■ Your assignment:
Could you copy the records below exactly, keeping none of the images?

■ Data records:
------------------------
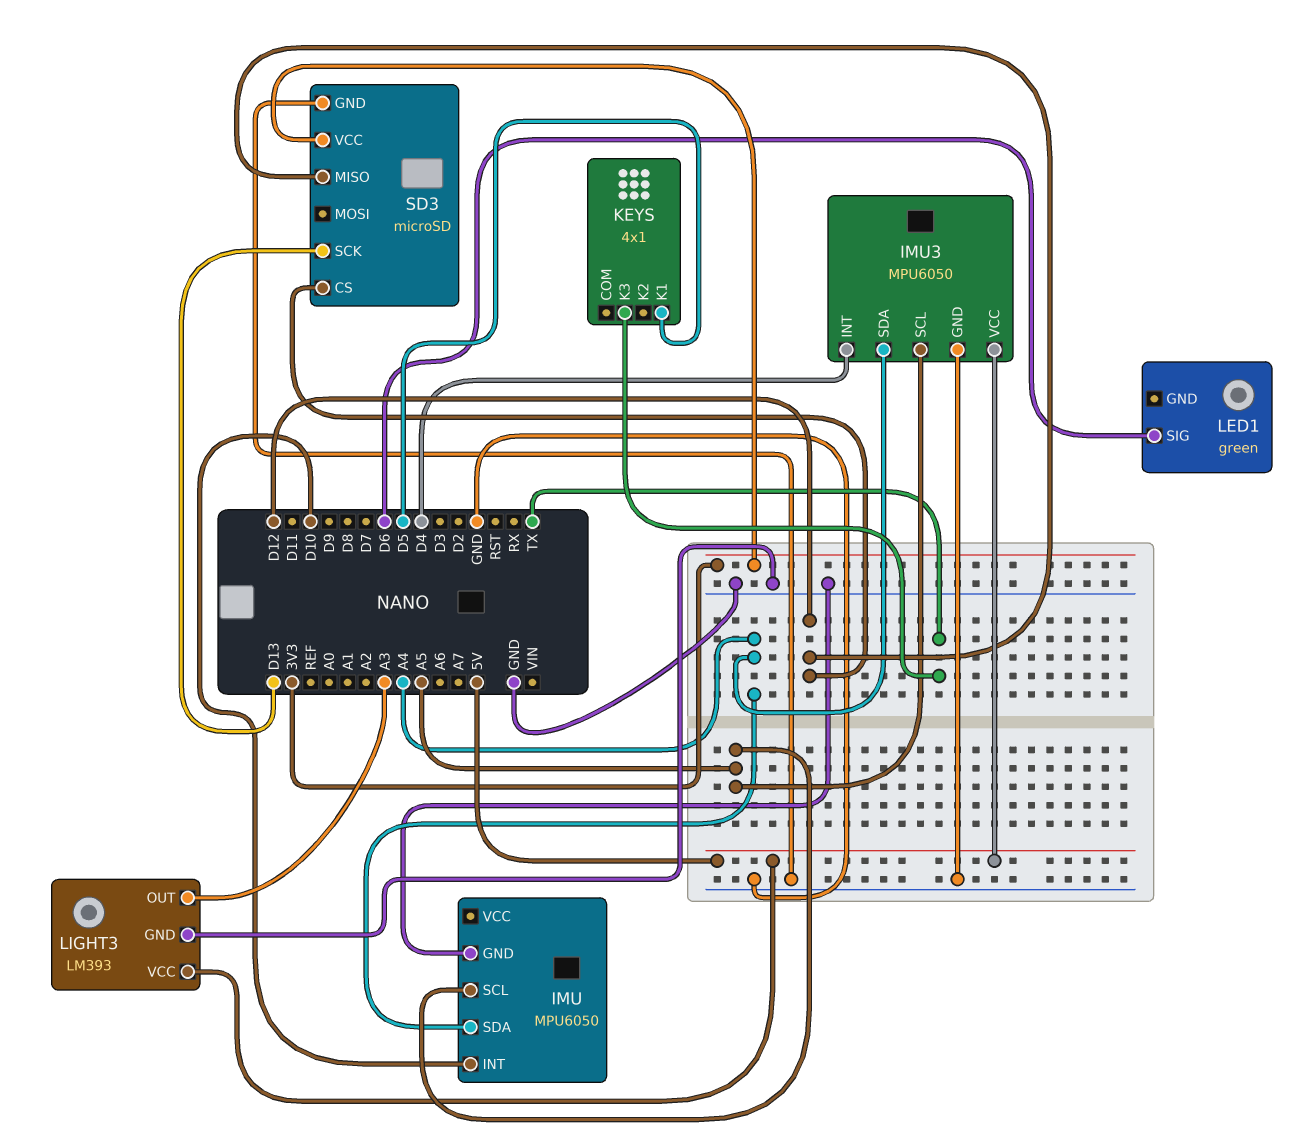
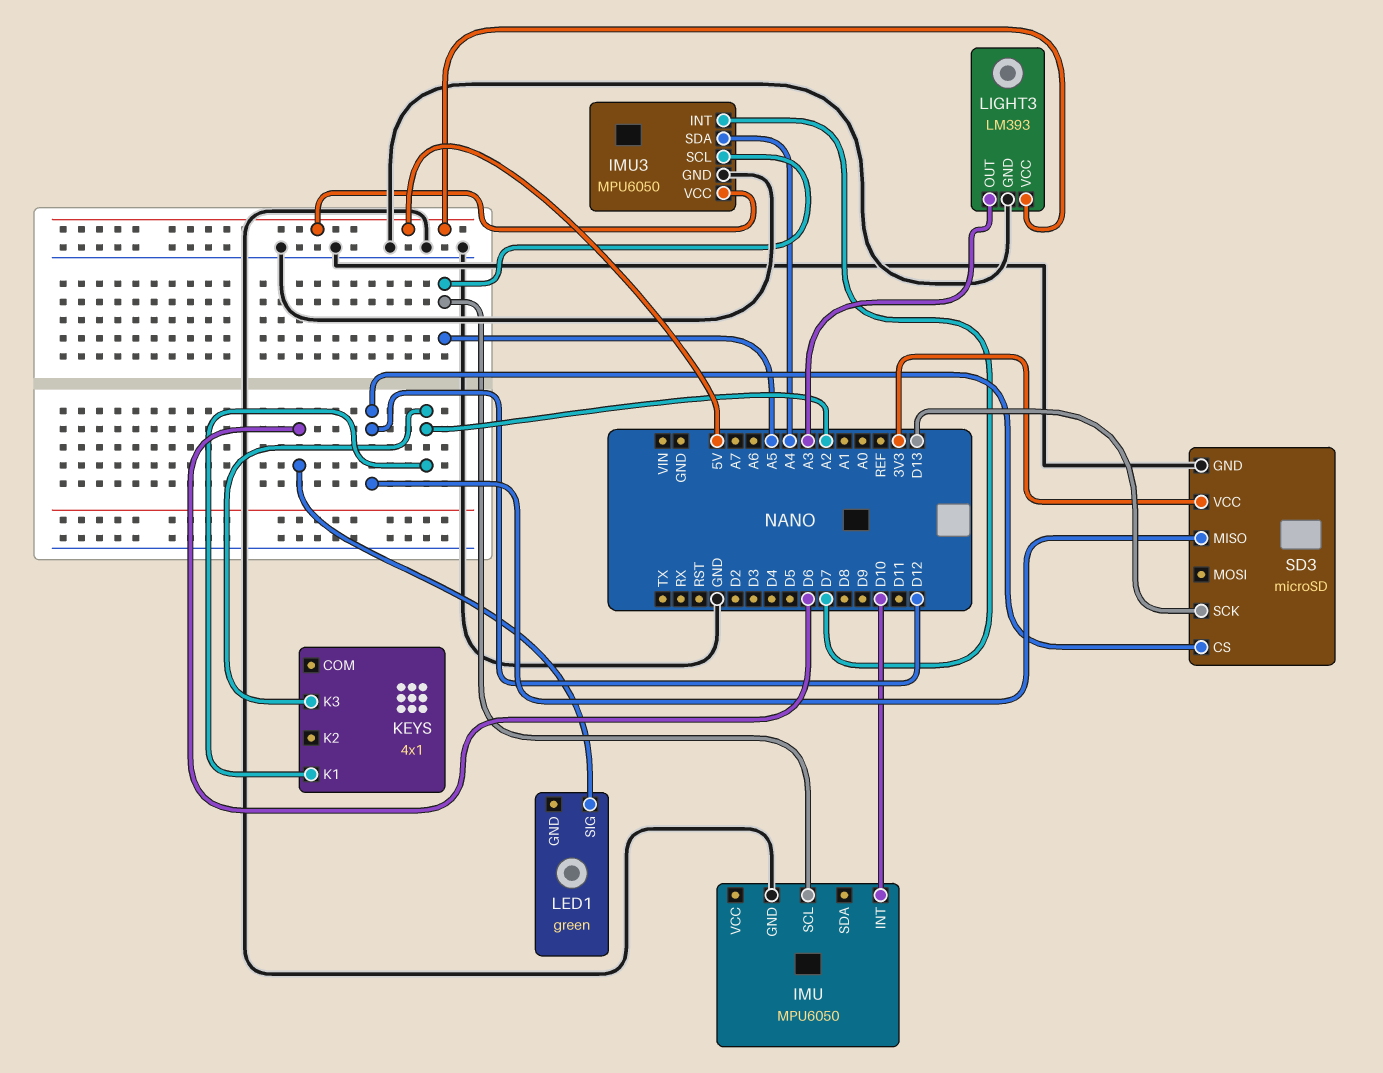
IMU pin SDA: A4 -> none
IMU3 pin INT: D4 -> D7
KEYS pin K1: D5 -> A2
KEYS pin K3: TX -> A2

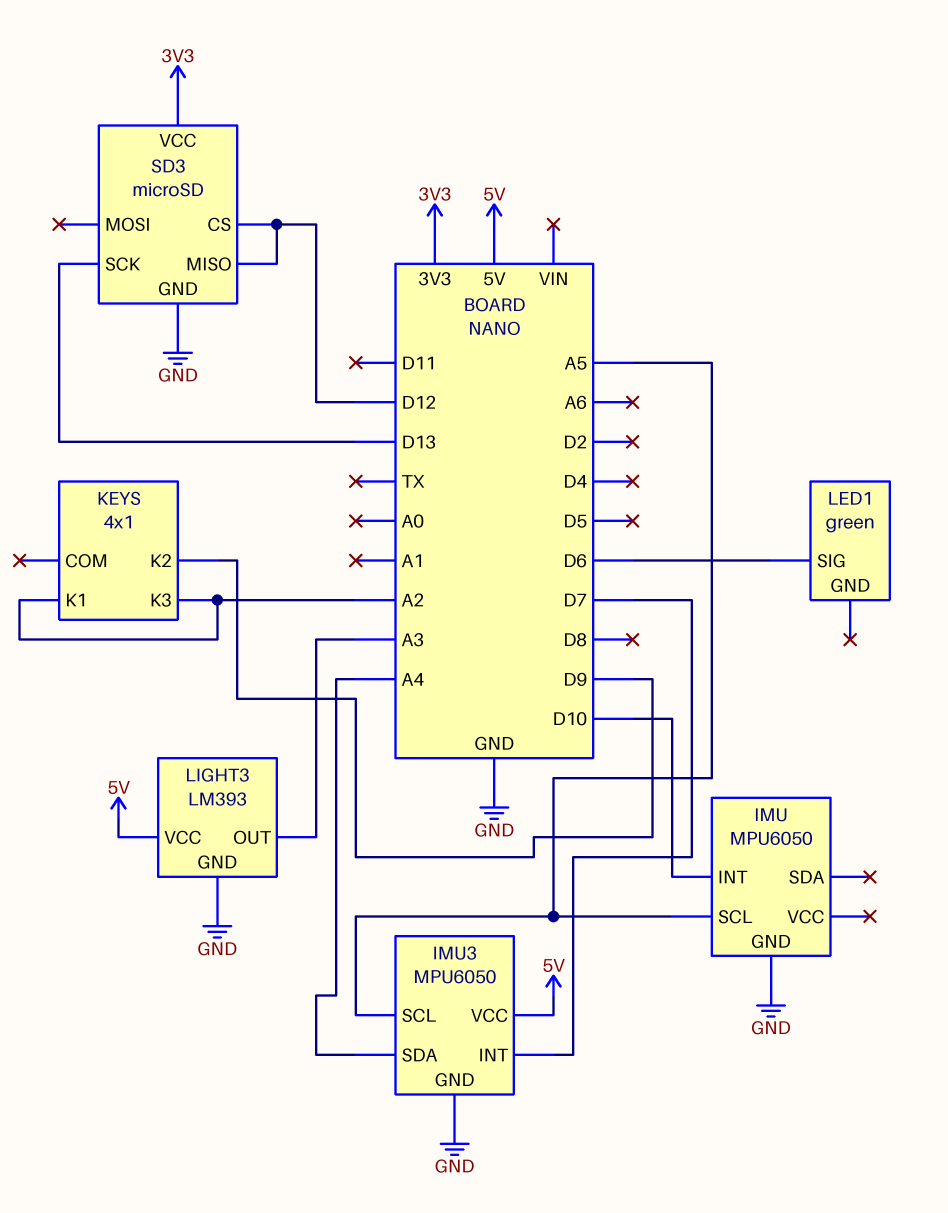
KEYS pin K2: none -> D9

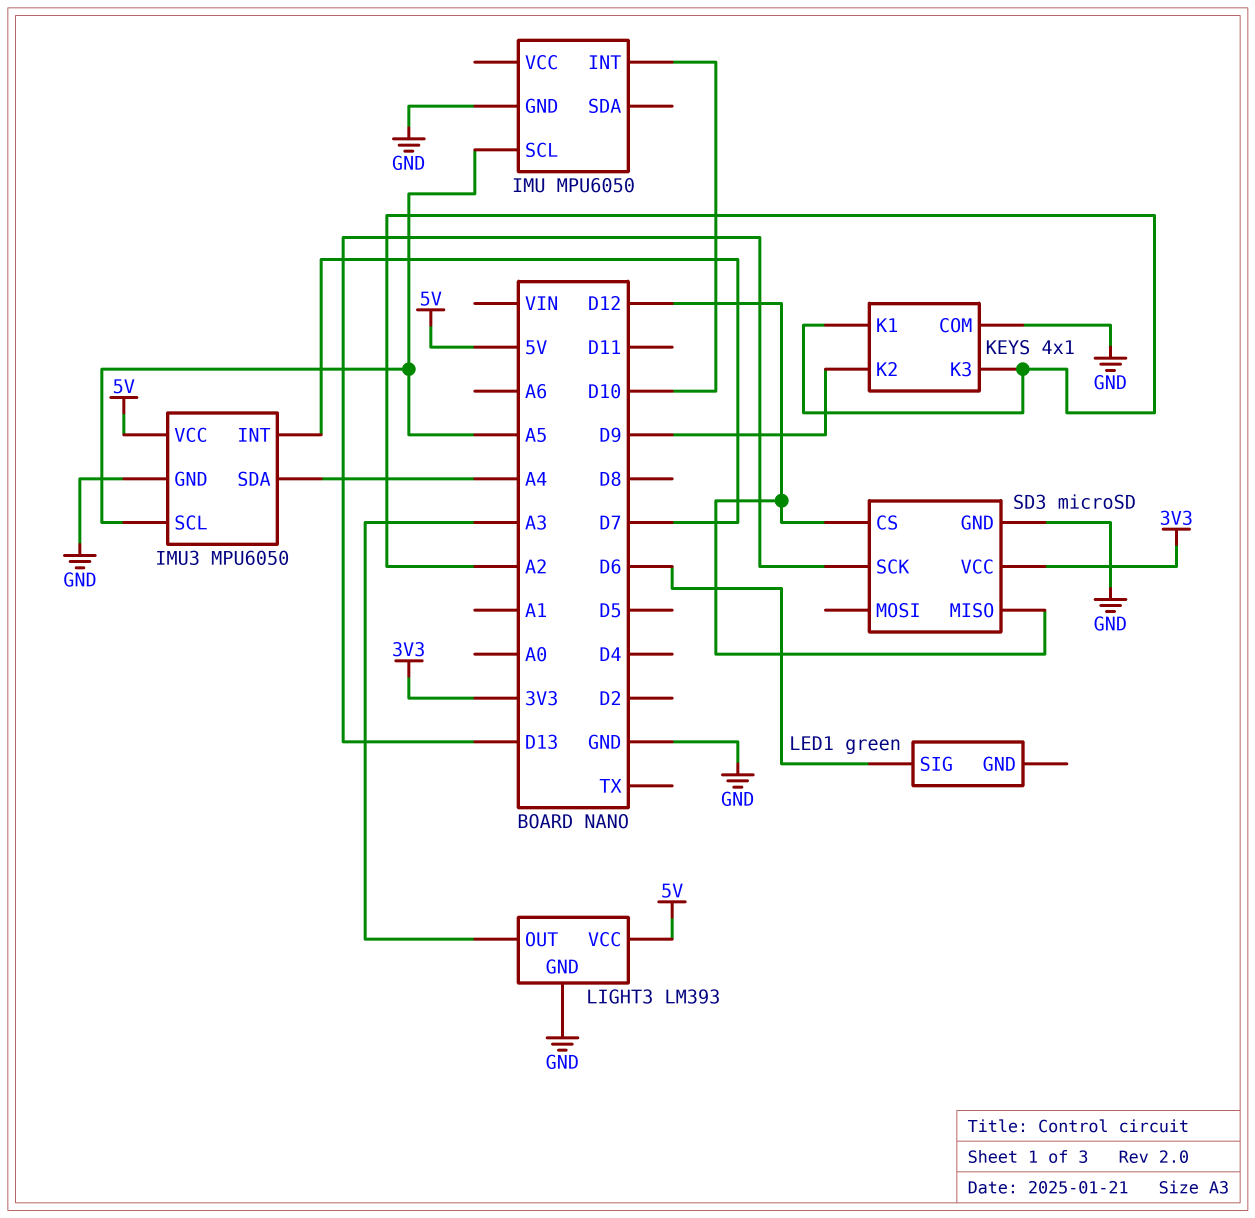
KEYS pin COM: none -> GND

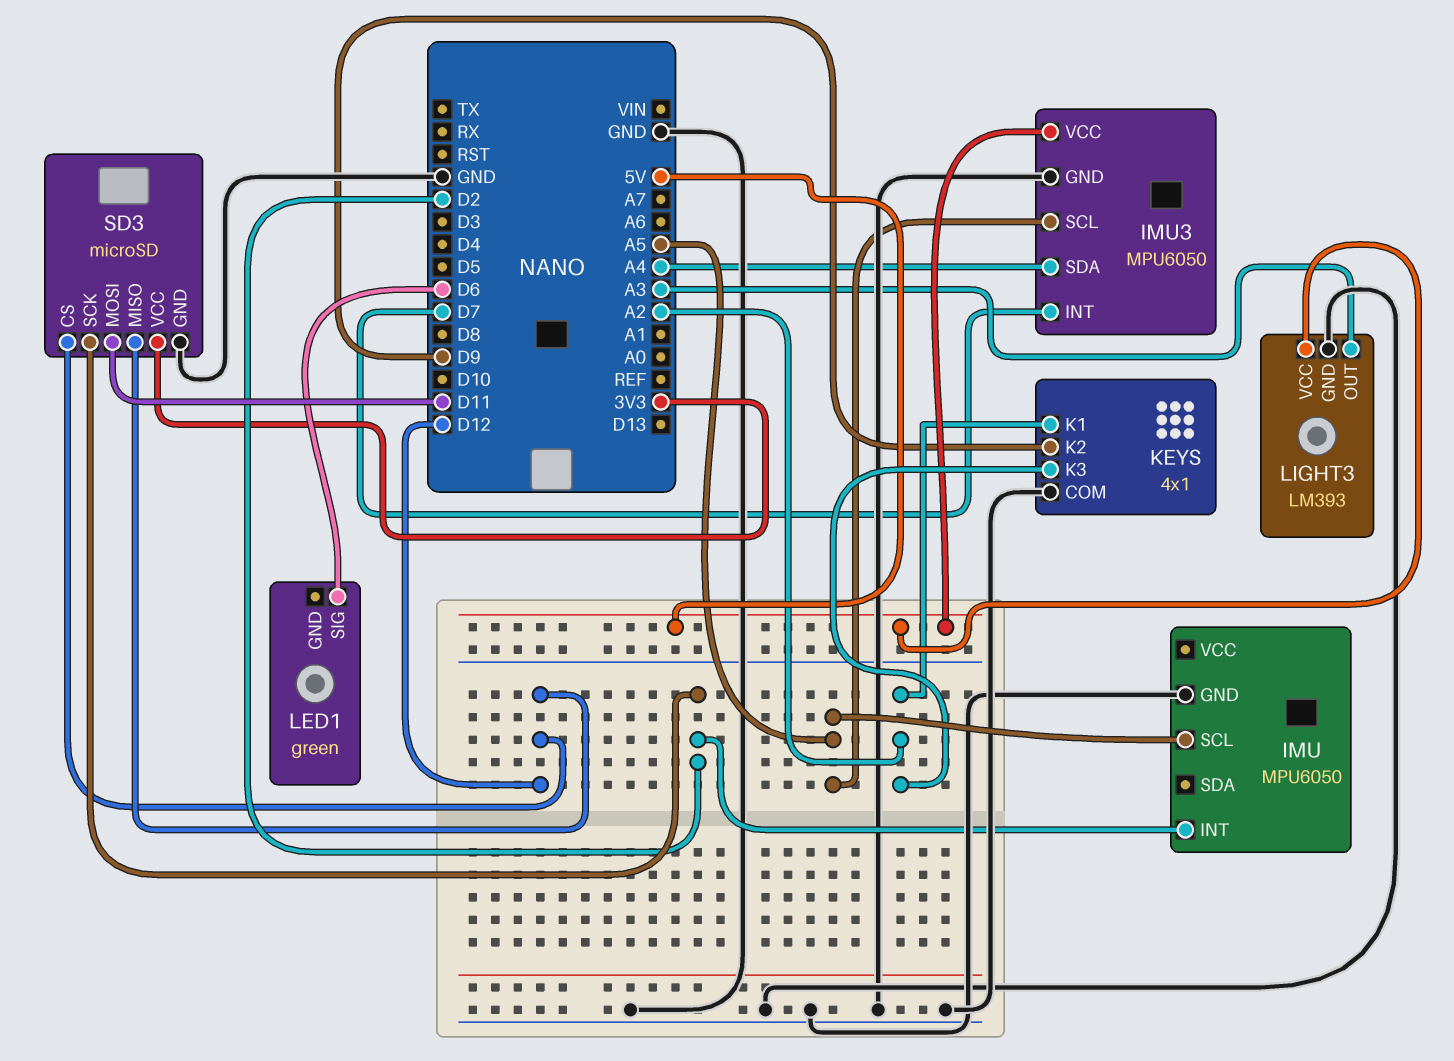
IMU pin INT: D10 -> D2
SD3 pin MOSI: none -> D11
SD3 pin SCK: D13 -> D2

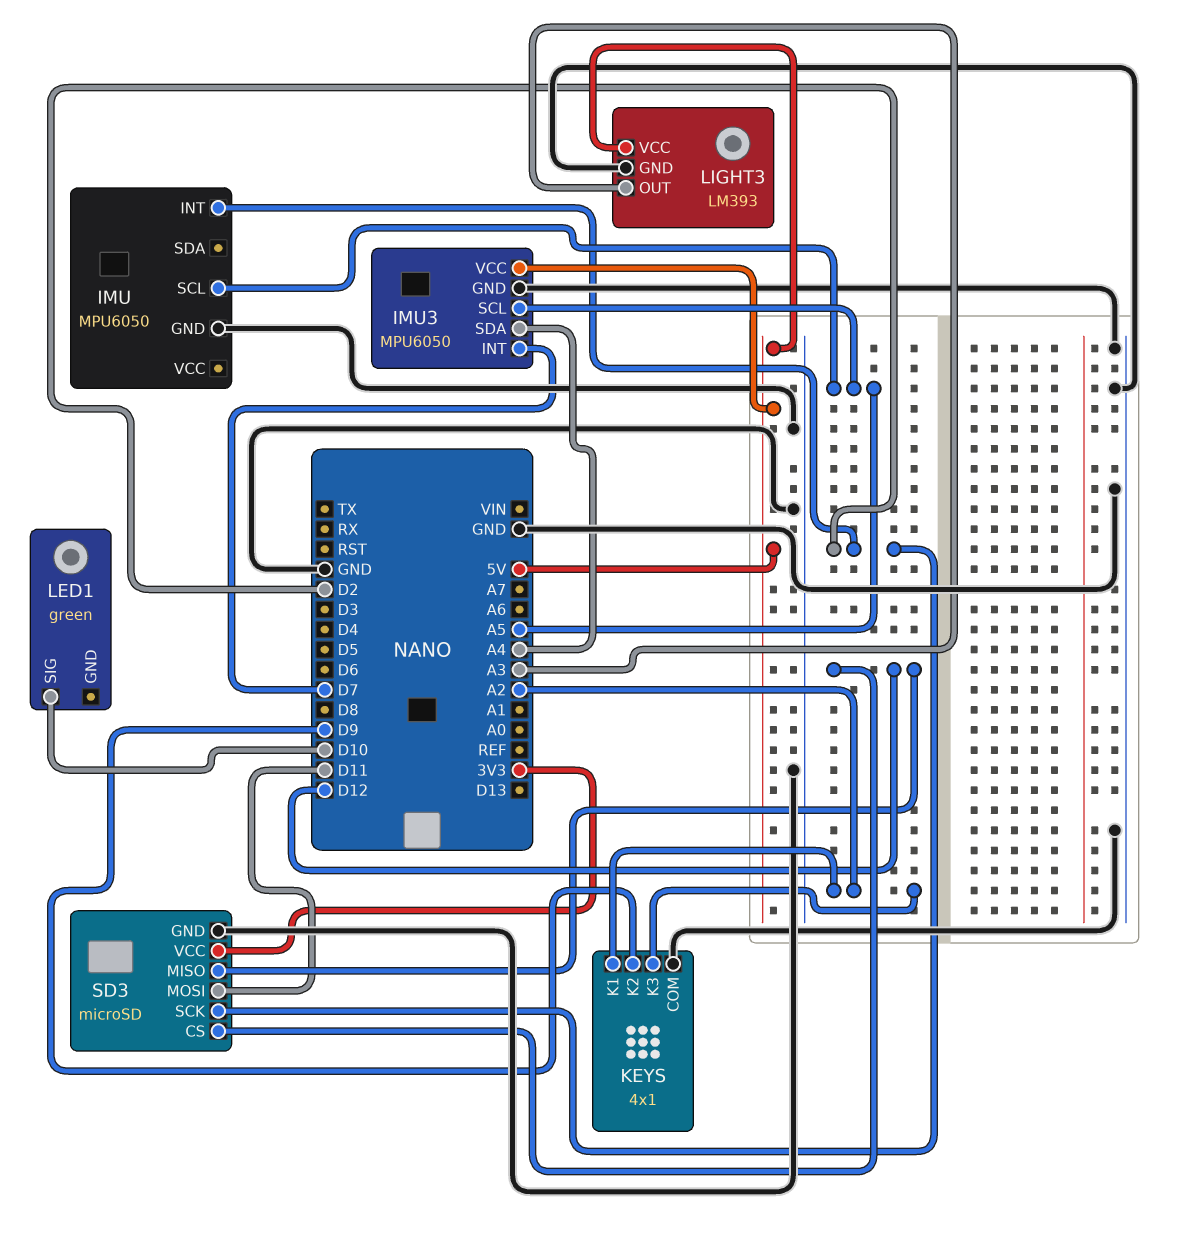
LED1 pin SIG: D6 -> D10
------------------------
■ Exercise solution:
IMU pin SDA: A4 -> none
IMU3 pin INT: D4 -> D7
KEYS pin K1: D5 -> A2
KEYS pin K3: TX -> A2

KEYS pin K2: none -> D9

KEYS pin COM: none -> GND

IMU pin INT: D10 -> D2
SD3 pin MOSI: none -> D11
SD3 pin SCK: D13 -> D2

LED1 pin SIG: D6 -> D10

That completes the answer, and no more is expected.